**Exercise instructions**
Go through the entries below and copy each line that holds the word "trophy".

**Records for processing**
=======

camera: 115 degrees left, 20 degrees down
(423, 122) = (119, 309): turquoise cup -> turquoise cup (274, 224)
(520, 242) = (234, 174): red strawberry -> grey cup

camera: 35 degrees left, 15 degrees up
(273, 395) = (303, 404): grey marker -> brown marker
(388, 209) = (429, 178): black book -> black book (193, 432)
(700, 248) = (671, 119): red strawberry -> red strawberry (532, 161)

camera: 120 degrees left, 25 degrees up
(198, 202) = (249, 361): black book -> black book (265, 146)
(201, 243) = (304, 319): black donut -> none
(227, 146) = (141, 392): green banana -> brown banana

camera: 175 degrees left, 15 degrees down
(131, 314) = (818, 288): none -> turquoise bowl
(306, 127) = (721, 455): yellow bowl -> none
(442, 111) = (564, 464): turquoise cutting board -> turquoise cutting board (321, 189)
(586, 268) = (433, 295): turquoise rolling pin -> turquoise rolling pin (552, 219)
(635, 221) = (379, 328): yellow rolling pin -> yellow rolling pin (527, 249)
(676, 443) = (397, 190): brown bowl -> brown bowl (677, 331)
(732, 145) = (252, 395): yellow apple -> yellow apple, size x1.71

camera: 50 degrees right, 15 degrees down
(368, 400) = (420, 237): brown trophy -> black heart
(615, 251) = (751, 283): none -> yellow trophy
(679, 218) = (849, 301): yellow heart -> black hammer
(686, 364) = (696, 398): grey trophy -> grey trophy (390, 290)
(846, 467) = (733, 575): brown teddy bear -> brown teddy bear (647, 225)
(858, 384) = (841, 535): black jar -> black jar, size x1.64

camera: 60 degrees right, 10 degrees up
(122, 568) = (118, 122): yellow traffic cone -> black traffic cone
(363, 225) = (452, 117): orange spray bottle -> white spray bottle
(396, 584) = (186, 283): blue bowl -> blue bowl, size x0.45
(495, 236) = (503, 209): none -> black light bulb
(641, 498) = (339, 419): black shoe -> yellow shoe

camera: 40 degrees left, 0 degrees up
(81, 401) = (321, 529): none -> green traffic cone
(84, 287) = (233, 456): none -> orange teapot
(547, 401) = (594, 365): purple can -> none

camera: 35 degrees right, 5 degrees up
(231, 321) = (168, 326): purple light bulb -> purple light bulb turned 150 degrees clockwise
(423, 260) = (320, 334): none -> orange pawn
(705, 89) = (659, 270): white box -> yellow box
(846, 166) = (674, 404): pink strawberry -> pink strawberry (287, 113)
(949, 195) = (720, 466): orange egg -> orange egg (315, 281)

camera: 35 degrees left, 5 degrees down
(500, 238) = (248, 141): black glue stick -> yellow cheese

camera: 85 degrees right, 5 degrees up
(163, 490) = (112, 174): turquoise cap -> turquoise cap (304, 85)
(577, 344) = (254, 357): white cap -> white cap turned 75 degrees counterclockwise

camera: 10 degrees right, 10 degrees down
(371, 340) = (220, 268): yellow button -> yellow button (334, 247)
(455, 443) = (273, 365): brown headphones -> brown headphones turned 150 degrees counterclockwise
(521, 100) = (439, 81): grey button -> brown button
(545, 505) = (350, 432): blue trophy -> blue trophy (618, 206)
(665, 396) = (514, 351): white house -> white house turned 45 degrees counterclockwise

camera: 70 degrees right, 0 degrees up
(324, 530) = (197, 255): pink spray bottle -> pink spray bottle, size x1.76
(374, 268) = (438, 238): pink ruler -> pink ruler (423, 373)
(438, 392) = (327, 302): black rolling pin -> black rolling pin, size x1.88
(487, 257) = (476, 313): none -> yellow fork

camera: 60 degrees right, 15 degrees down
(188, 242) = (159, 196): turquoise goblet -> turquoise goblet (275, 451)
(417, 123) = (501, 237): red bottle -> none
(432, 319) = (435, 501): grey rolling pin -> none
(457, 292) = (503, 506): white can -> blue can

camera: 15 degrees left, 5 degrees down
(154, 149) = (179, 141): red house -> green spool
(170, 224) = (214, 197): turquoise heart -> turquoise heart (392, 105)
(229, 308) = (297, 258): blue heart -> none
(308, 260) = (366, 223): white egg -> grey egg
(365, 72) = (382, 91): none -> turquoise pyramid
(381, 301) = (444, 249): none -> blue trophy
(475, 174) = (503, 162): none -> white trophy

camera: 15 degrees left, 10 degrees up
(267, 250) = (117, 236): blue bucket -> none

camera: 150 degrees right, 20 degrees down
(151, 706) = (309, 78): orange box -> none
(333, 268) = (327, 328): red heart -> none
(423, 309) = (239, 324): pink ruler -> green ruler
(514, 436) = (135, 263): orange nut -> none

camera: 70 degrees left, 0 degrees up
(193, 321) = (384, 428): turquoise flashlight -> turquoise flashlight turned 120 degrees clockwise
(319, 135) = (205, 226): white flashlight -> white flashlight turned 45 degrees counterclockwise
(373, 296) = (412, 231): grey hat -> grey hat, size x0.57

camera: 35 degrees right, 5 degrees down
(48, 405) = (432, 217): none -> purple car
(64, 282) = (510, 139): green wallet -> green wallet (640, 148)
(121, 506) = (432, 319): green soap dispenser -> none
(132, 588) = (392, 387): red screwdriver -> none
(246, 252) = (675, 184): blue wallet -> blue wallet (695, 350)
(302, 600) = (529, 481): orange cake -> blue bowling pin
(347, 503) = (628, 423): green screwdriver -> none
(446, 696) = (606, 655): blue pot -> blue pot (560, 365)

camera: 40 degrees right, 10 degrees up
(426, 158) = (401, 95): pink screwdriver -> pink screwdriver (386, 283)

=======

**Answer space**
(368, 400) = (420, 237): brown trophy -> black heart
(615, 251) = (751, 283): none -> yellow trophy
(686, 364) = (696, 398): grey trophy -> grey trophy (390, 290)
(545, 505) = (350, 432): blue trophy -> blue trophy (618, 206)
(381, 301) = (444, 249): none -> blue trophy
(475, 174) = (503, 162): none -> white trophy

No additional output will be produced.